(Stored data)

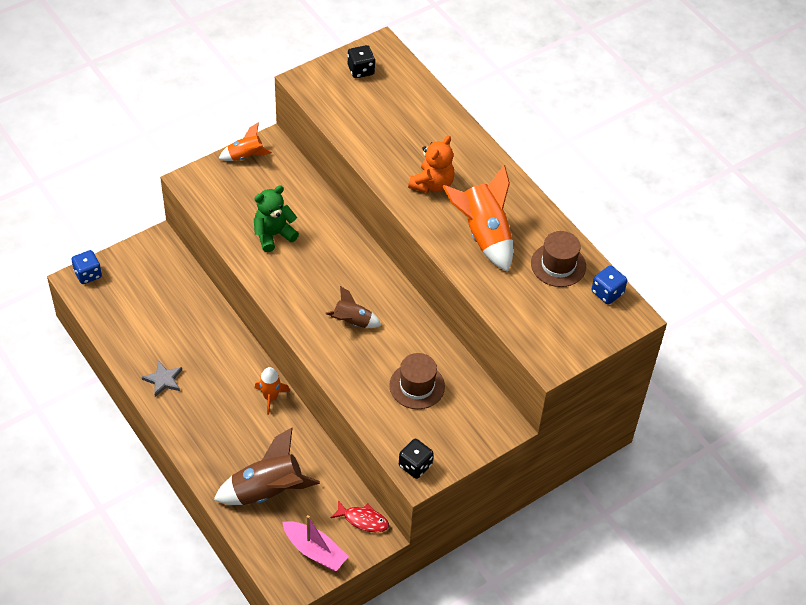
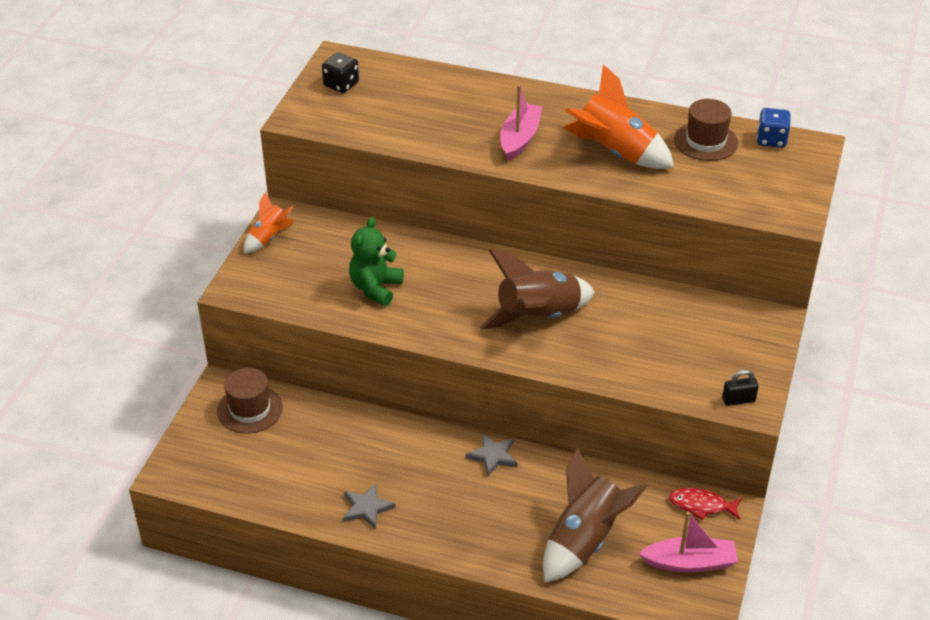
camera: 35 degrees left, 10 degrees down
blue dice [71,250,102,284] -> none
orange rocket [255,367,290,415] -> grey star [466,433,518,477]
brown rocket [325,286,382,328] -> brown rocket [480,250,595,330], size x1.80
red fish [331,500,389,532] -> red fish turned 150 degrees counterclockwise [669,488,742,520]
brown hat [389,353,445,409] -> brown hat moved to [217,368,283,434]
black dice [399,439,434,479] -> black padlock [722,370,759,406]
orange teddy bear [408,135,455,193] -> pink boat [500,85,542,161]

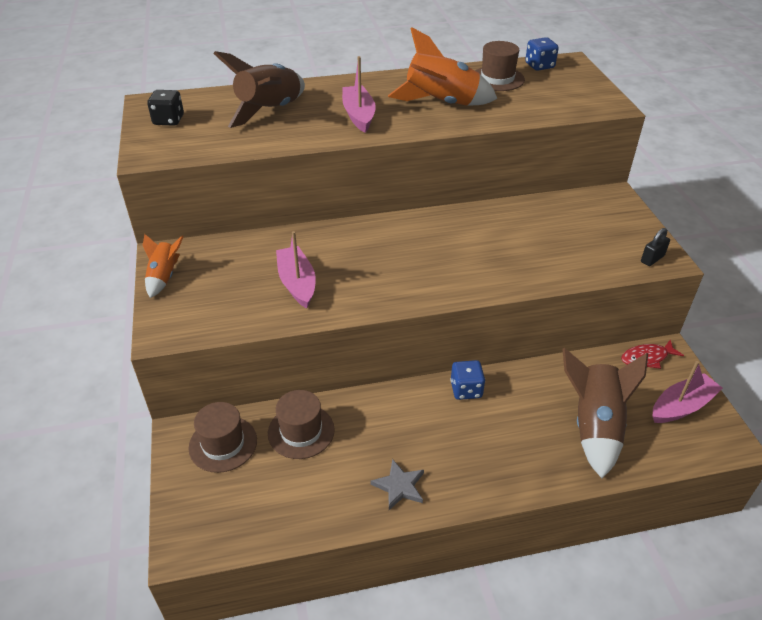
camera: 30 degrees left, 0 degrees up
green teddy bear [349,217,404,306] -> pink boat [276,231,316,308]
grey star [466,433,518,477] -> blue dice [450,360,485,400]
brown rocket [480,250,595,330] -> brown rocket moved to [213,51,305,128]
none -> brown hat [268,390,335,459]

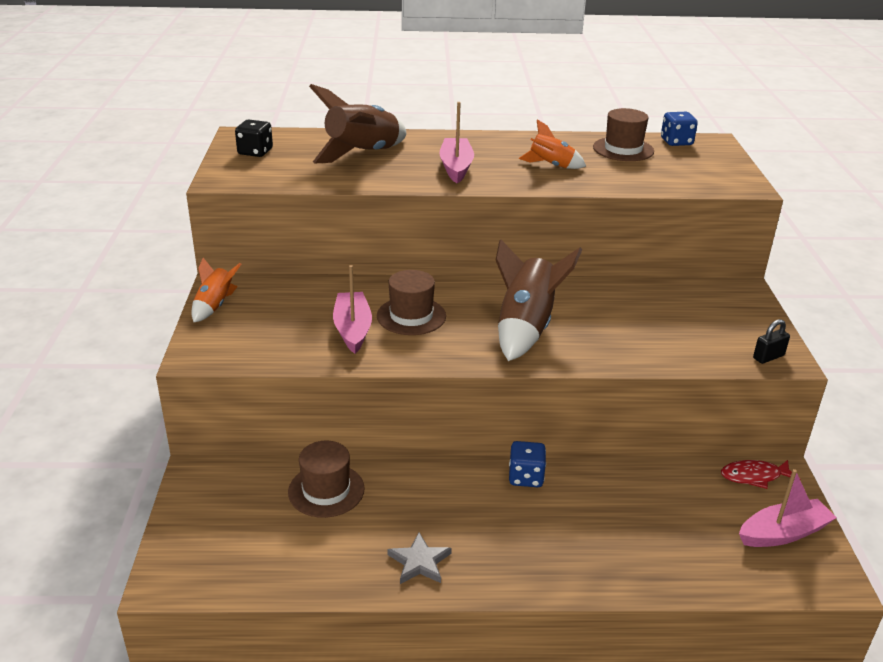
camera: 10 degrees right, 10 degrees down
brown hat [189,402,257,473] -> brown hat moved to [377,270,446,335]
orange rocket [388,27,497,106] -> orange rocket [519,119,586,169], size x0.56
brown rocket [562,348,648,478] -> brown rocket moved to [496,239,583,361]

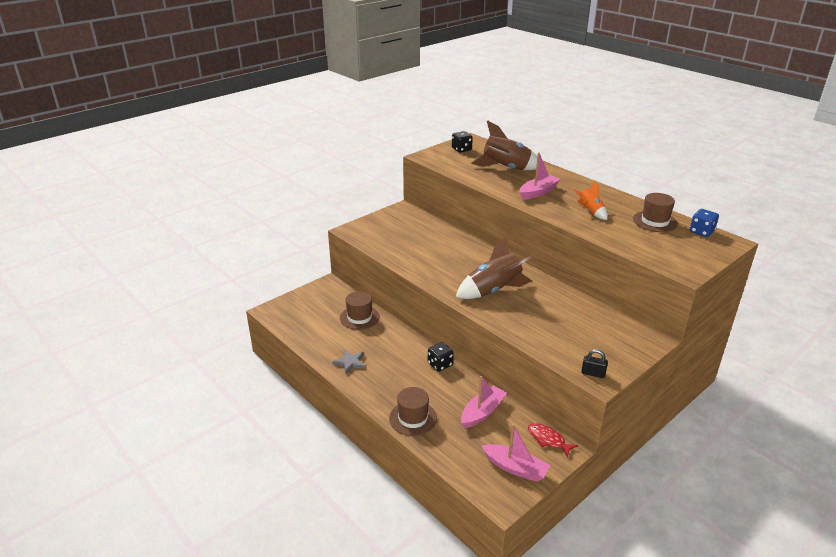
camera: 50 degrees right, 0 degrees up
orange rocket [191,258,241,322] -> none
pink boat [333,265,372,354] -> pink boat moved to [461,376,507,428]
brown hat [377,270,446,335] -> brown hat moved to [389,387,437,436]
blue dice [509,441,546,487] -> black dice [428,342,454,372]

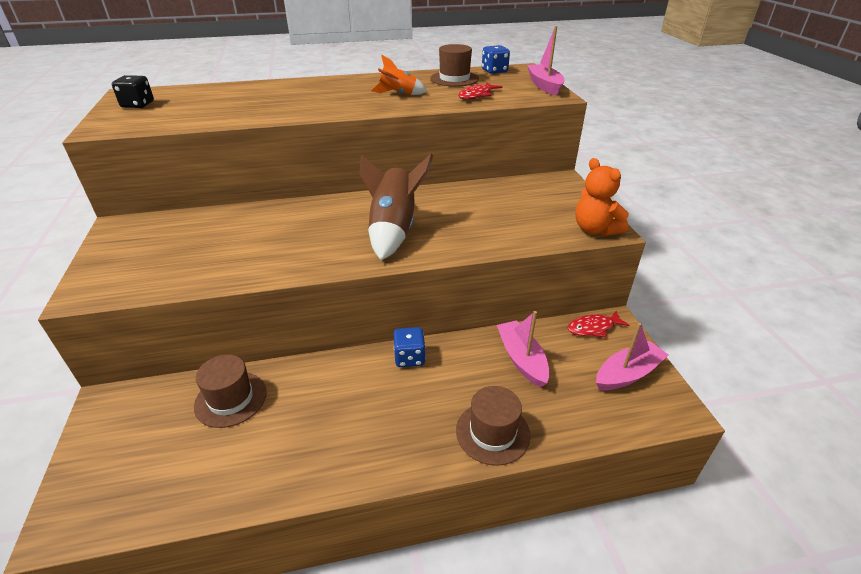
camera: 60 degrees left, 5 degrees up
grey star [332,350,365,374] -> none
black dice [428,342,454,372] -> blue dice [393,327,426,367]
brown rocket [471,120,537,170] -> none
pink boat [519,152,560,200] -> pink boat moved to [527,26,564,96]
black padlock [581,349,608,378] -> orange teddy bear [575,158,629,236]
none -> red fish [458,82,502,100]

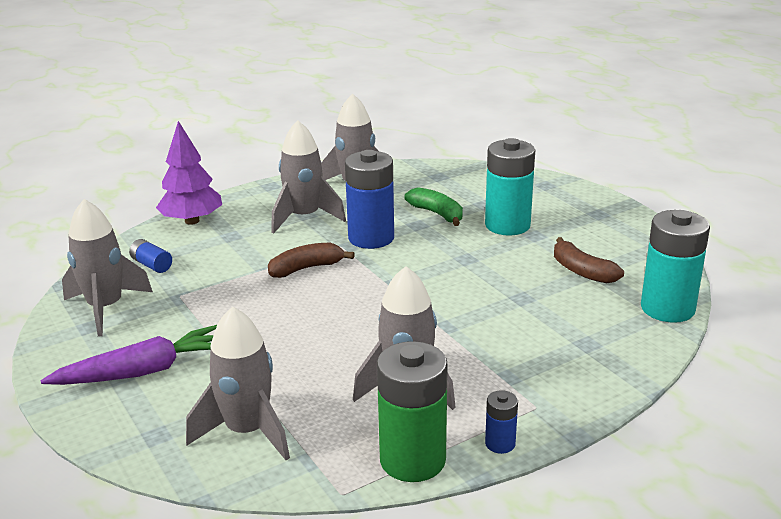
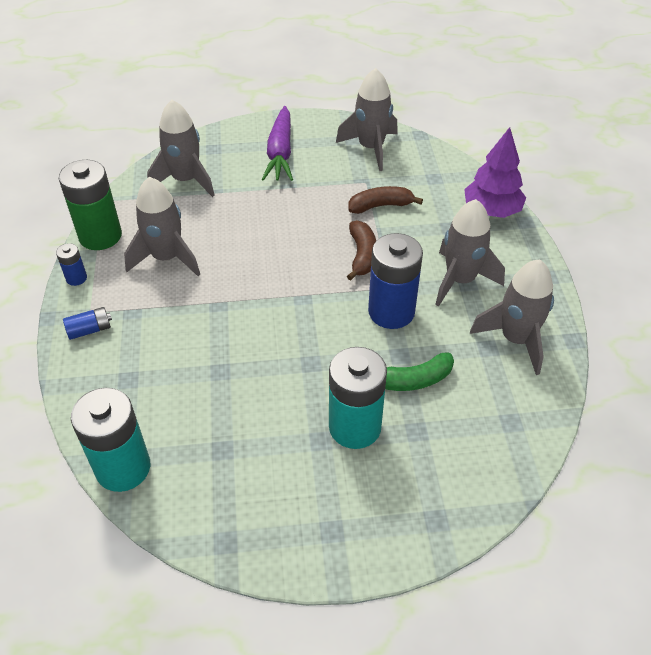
camera: 115 degrees right, 20 degrees up
blue battery [129,239,172,273] -> blue battery moved to [63,307,112,340]
brown banana [554,237,624,283] -> brown banana moved to [348,186,423,214]

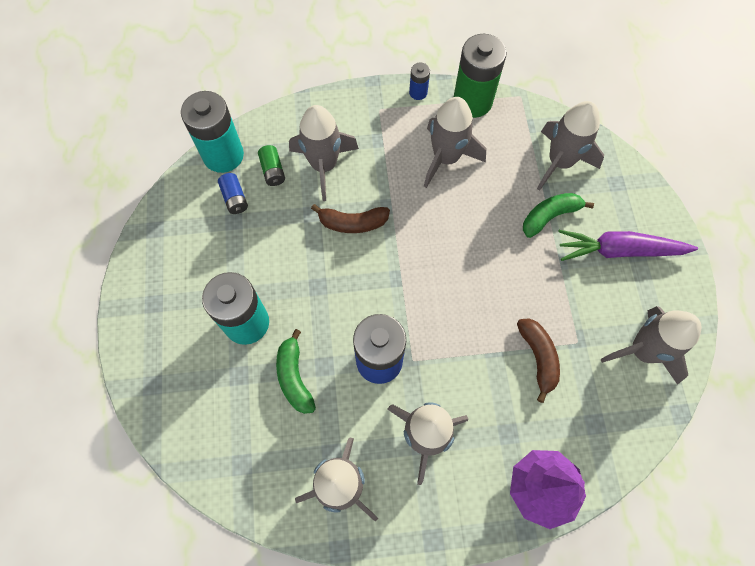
camera: 90 degrees right, 20 degrees up
blue battery [63,307,112,340] -> blue battery moved to [218,173,248,214]
brown banana [347,220,376,280] -> brown banana moved to [311,204,390,233]
none -> green battery [258,145,285,186]
none -> grey rocket [289,105,359,201]
none -> green banana [523,193,594,238]

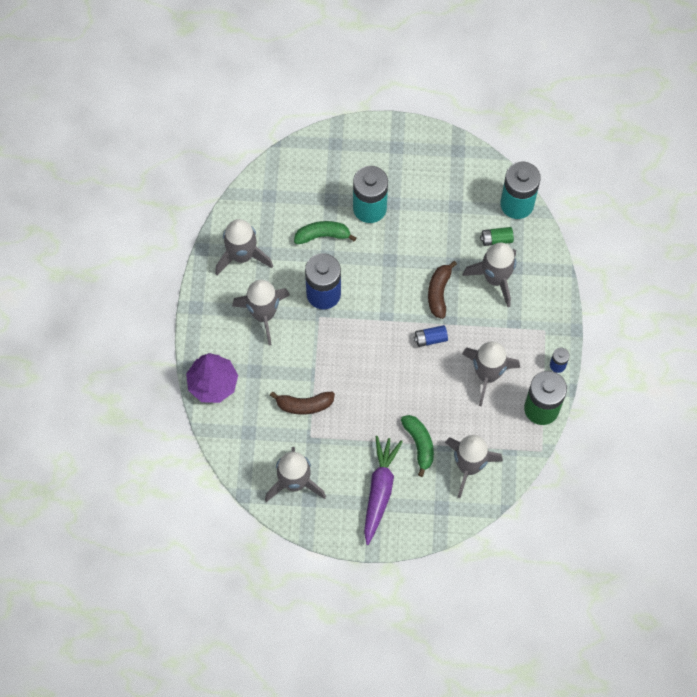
camera: 100 degrees right, 0 degrees up
blue battery [218,173,248,214] -> blue battery moved to [414,325,448,347]

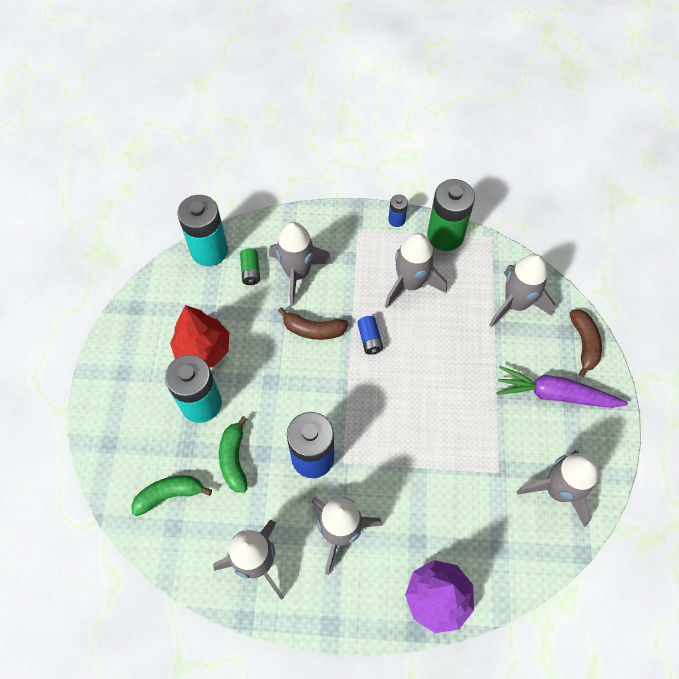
camera: 90 degrees left, 5 degrees down
brown banana [270,392,335,415] -> brown banana moved to [570,310,602,377]
green banana [401,415,434,477] -> green banana moved to [132,475,212,516]
none -> red tree [170,305,229,367]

▶ [REQUIREMENT]
Pictures don't belong in the copy. Retype exactly the lines from the one with "brown banana [554,237,624,283]" through the last line of the records.

▶ [RESULT BELOW]
brown banana [554,237,624,283] -> brown banana moved to [348,186,423,214]

camera: 90 degrees right, 20 degrees up
blue battery [63,307,112,340] -> blue battery moved to [218,173,248,214]
brown banana [347,220,376,280] -> brown banana moved to [311,204,390,233]
none -> green battery [258,145,285,186]
none -> grey rocket [289,105,359,201]
none -> green banana [523,193,594,238]

camera: 100 degrees right, 0 degrees up
blue battery [218,173,248,214] -> blue battery moved to [414,325,448,347]

camera: 90 degrees left, 5 degrees down
brown banana [270,392,335,415] -> brown banana moved to [570,310,602,377]
green banana [401,415,434,477] -> green banana moved to [132,475,212,516]
none -> red tree [170,305,229,367]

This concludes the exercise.